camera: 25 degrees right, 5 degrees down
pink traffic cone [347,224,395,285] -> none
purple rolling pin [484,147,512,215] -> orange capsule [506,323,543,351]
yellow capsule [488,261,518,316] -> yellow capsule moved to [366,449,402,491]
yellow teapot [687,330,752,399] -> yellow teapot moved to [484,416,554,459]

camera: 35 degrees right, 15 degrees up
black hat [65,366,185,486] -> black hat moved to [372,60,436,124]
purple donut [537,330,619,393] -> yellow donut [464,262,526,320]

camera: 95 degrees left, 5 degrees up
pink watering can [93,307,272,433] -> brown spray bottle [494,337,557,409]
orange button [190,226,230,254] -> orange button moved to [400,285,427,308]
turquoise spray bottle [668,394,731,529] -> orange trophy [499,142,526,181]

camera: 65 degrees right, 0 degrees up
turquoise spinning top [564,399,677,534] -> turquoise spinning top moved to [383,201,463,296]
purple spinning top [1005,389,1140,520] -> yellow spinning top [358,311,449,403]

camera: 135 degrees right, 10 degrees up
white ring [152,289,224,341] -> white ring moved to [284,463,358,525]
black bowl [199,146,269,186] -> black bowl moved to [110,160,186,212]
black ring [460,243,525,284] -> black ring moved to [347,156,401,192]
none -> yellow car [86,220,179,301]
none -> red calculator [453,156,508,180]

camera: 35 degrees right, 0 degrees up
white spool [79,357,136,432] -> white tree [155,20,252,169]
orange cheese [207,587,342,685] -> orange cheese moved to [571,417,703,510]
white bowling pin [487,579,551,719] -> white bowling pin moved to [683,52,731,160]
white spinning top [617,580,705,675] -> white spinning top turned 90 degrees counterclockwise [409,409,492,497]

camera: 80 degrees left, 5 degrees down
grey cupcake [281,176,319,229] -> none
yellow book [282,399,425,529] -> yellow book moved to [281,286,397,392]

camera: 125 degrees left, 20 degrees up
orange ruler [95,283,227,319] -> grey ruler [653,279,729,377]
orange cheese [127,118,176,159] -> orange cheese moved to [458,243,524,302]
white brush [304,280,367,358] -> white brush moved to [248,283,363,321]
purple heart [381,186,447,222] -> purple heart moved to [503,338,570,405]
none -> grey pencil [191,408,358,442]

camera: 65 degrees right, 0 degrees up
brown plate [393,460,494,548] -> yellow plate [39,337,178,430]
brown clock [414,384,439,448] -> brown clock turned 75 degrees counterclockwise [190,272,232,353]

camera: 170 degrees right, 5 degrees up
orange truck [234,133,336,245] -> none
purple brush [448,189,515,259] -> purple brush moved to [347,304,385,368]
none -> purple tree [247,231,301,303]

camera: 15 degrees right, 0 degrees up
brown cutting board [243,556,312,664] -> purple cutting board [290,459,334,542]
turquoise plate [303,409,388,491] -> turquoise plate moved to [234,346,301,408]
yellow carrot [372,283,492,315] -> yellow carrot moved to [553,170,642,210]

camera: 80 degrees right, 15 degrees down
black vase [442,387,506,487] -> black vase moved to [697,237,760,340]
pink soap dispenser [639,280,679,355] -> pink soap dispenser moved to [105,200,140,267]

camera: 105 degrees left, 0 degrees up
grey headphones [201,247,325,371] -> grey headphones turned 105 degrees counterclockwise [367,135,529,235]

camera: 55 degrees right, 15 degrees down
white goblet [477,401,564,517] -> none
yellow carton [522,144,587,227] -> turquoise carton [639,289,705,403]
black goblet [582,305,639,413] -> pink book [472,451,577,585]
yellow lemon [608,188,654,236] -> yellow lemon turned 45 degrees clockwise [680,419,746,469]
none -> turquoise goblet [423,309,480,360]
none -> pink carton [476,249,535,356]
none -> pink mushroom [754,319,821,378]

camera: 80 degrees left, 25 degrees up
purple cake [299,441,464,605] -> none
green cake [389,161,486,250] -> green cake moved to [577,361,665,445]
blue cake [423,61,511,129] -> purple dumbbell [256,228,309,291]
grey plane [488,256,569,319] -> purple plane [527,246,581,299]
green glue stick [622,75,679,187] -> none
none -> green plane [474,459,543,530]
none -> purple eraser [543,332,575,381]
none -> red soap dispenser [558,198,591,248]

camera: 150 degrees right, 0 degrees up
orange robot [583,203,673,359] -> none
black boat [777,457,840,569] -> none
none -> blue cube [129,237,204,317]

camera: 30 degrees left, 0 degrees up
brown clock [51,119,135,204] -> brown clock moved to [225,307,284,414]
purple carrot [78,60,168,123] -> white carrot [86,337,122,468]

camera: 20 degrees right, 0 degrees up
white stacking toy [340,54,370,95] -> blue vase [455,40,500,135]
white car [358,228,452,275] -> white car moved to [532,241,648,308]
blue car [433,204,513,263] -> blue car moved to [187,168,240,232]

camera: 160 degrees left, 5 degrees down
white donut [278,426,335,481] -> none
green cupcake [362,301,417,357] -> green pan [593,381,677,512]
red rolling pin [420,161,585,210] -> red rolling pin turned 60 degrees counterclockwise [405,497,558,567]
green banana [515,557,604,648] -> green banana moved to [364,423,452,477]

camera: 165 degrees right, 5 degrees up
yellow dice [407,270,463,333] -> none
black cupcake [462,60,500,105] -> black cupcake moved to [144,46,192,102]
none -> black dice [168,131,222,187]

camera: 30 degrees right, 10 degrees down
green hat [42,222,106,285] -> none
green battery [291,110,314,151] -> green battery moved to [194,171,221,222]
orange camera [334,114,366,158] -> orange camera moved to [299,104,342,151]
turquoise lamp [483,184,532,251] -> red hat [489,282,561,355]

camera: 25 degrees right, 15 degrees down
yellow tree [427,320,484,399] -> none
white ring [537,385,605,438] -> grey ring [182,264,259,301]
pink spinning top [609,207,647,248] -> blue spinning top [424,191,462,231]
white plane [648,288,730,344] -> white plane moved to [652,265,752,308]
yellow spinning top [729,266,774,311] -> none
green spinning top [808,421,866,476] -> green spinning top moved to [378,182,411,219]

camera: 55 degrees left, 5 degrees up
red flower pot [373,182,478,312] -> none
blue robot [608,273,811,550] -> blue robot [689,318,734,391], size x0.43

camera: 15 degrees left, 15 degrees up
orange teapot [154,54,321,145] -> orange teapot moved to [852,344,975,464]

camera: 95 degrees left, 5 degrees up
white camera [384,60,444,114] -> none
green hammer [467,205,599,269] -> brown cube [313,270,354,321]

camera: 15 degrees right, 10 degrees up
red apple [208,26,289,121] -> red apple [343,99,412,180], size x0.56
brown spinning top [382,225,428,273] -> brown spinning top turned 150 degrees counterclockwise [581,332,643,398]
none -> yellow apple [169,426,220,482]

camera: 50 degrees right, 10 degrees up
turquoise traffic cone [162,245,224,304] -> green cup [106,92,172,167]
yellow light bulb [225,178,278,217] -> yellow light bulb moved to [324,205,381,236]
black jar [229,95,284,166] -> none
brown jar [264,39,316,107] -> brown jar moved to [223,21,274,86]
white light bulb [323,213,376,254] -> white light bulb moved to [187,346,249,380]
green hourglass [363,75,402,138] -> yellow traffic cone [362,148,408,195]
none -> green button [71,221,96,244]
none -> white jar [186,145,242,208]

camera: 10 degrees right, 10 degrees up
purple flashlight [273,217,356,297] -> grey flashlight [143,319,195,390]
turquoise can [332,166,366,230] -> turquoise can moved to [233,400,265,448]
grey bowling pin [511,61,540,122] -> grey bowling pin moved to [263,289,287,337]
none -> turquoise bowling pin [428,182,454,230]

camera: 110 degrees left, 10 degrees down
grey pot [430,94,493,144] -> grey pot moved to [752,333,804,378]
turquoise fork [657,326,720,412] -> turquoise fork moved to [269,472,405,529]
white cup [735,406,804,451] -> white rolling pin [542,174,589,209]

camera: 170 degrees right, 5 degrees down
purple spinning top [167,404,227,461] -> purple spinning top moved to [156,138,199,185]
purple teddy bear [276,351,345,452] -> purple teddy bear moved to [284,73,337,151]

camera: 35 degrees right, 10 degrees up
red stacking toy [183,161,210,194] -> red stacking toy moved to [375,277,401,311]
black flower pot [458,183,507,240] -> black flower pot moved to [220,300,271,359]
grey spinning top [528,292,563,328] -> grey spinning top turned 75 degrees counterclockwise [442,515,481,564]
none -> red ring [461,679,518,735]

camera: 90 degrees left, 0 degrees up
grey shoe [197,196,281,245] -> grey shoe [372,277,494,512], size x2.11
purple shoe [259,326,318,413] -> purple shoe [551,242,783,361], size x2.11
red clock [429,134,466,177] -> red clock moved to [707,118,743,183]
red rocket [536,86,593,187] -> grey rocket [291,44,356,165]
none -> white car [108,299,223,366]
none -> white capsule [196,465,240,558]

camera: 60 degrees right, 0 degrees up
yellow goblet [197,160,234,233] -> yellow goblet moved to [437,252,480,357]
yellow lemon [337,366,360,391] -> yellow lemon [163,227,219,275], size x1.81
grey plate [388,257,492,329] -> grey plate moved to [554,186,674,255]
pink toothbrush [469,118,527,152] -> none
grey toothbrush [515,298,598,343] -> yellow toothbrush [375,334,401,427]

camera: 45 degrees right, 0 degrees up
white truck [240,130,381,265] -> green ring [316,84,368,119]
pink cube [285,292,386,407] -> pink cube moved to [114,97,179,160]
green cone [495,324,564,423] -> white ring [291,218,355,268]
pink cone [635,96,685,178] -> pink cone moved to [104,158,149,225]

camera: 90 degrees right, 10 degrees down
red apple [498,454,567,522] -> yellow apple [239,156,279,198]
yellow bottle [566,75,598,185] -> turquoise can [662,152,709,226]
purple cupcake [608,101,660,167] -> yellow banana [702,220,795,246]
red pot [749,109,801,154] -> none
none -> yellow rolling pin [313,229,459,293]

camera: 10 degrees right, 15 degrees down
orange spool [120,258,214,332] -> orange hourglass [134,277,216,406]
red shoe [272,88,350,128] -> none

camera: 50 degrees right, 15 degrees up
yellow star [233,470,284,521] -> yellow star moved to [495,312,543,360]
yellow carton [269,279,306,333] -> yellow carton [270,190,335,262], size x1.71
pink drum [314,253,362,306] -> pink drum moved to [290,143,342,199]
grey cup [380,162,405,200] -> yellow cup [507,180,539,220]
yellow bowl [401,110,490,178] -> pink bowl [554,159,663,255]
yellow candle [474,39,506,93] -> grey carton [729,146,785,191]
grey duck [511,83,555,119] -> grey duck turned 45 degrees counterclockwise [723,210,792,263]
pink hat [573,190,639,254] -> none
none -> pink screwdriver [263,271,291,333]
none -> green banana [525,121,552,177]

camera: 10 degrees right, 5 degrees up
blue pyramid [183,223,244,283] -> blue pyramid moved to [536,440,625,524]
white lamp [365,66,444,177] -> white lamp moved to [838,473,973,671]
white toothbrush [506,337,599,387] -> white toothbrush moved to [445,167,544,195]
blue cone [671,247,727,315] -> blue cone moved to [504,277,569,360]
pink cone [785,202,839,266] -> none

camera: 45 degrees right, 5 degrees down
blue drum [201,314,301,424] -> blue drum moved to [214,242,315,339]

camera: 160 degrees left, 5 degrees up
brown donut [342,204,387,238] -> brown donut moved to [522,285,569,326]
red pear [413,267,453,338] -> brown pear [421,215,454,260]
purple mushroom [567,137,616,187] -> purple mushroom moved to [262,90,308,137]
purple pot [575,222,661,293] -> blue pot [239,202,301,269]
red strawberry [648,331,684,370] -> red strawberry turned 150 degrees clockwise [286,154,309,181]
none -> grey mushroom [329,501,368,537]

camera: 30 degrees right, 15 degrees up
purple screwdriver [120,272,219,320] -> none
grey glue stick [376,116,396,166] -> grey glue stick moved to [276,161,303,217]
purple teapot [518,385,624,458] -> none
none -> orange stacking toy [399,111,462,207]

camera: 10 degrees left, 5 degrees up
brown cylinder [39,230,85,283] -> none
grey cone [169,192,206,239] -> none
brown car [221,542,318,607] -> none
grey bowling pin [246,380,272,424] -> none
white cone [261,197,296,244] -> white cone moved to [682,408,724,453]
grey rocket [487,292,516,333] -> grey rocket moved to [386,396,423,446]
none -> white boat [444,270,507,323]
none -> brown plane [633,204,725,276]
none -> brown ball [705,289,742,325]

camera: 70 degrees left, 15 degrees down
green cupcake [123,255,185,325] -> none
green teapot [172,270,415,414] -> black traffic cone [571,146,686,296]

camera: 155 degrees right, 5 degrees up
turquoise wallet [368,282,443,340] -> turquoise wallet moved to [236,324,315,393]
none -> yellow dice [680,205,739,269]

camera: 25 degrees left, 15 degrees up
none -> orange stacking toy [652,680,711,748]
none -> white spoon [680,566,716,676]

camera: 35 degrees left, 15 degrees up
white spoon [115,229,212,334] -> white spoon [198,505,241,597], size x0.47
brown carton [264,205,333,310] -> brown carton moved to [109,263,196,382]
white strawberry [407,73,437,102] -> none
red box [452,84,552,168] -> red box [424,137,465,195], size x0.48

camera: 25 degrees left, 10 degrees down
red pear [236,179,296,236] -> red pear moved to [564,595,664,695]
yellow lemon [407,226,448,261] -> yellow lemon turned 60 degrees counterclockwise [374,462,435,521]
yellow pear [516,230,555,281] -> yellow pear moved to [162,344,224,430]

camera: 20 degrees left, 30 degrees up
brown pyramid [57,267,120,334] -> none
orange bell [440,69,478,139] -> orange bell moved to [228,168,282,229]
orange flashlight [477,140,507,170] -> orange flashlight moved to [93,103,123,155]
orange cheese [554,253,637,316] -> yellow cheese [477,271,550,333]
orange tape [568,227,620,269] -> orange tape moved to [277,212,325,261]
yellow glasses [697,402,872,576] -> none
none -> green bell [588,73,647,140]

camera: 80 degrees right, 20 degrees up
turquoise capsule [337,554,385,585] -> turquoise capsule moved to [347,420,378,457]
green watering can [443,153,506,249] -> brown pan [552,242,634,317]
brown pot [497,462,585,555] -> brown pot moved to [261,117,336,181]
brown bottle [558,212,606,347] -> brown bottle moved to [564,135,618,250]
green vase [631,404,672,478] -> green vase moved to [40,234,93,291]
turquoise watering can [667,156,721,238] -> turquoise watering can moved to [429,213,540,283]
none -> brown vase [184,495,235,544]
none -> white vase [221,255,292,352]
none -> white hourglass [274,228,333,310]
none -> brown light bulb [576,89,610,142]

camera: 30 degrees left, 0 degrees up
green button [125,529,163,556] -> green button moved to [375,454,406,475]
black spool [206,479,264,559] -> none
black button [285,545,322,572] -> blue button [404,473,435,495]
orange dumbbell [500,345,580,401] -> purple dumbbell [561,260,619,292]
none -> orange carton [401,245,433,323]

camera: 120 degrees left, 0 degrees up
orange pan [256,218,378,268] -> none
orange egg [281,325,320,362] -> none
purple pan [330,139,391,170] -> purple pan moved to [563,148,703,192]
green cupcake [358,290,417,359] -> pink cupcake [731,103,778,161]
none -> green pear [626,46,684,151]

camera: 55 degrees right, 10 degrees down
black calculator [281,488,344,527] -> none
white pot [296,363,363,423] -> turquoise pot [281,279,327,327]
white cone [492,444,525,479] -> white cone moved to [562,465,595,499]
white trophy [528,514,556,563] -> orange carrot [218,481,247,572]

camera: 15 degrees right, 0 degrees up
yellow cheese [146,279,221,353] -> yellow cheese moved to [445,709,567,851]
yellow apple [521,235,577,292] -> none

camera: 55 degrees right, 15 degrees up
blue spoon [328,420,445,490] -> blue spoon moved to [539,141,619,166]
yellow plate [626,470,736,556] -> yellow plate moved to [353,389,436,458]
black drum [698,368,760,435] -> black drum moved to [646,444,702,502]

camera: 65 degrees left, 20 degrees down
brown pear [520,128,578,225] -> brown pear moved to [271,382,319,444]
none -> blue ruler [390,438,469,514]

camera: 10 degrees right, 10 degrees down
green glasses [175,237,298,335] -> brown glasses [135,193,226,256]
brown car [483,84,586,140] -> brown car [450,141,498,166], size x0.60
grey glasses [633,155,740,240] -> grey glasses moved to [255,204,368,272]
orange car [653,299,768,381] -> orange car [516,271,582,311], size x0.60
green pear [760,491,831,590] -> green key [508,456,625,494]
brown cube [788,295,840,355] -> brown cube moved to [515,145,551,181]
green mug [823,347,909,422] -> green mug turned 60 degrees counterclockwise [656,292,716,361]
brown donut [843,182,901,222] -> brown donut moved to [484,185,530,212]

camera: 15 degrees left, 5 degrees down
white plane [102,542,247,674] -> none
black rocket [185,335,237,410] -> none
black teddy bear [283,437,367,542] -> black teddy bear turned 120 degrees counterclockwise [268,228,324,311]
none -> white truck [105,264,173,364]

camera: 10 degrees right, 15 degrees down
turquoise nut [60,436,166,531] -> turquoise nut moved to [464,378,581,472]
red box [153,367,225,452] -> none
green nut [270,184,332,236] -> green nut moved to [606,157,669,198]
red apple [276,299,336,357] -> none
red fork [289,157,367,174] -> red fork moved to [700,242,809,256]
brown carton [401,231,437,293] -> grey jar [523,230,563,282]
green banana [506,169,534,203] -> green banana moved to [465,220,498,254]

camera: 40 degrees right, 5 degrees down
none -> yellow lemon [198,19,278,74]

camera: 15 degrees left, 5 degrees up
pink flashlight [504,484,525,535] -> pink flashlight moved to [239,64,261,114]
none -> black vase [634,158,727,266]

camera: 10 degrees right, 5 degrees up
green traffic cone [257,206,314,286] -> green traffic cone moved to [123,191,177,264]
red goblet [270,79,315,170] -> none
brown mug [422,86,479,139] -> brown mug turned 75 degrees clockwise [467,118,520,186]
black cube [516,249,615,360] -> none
*****
* **Goal of the exercise**
From the records above, print only the lines between the one holding "camera: 25 degrees left, 10 degrees down" and the one holding "black button [285,545,322,572]", inclusive, exactly as they stand.

* **Worked solution**
camera: 25 degrees left, 10 degrees down
red pear [236,179,296,236] -> red pear moved to [564,595,664,695]
yellow lemon [407,226,448,261] -> yellow lemon turned 60 degrees counterclockwise [374,462,435,521]
yellow pear [516,230,555,281] -> yellow pear moved to [162,344,224,430]

camera: 20 degrees left, 30 degrees up
brown pyramid [57,267,120,334] -> none
orange bell [440,69,478,139] -> orange bell moved to [228,168,282,229]
orange flashlight [477,140,507,170] -> orange flashlight moved to [93,103,123,155]
orange cheese [554,253,637,316] -> yellow cheese [477,271,550,333]
orange tape [568,227,620,269] -> orange tape moved to [277,212,325,261]
yellow glasses [697,402,872,576] -> none
none -> green bell [588,73,647,140]

camera: 80 degrees right, 20 degrees up
turquoise capsule [337,554,385,585] -> turquoise capsule moved to [347,420,378,457]
green watering can [443,153,506,249] -> brown pan [552,242,634,317]
brown pot [497,462,585,555] -> brown pot moved to [261,117,336,181]
brown bottle [558,212,606,347] -> brown bottle moved to [564,135,618,250]
green vase [631,404,672,478] -> green vase moved to [40,234,93,291]
turquoise watering can [667,156,721,238] -> turquoise watering can moved to [429,213,540,283]
none -> brown vase [184,495,235,544]
none -> white vase [221,255,292,352]
none -> white hourglass [274,228,333,310]
none -> brown light bulb [576,89,610,142]

camera: 30 degrees left, 0 degrees up
green button [125,529,163,556] -> green button moved to [375,454,406,475]
black spool [206,479,264,559] -> none
black button [285,545,322,572] -> blue button [404,473,435,495]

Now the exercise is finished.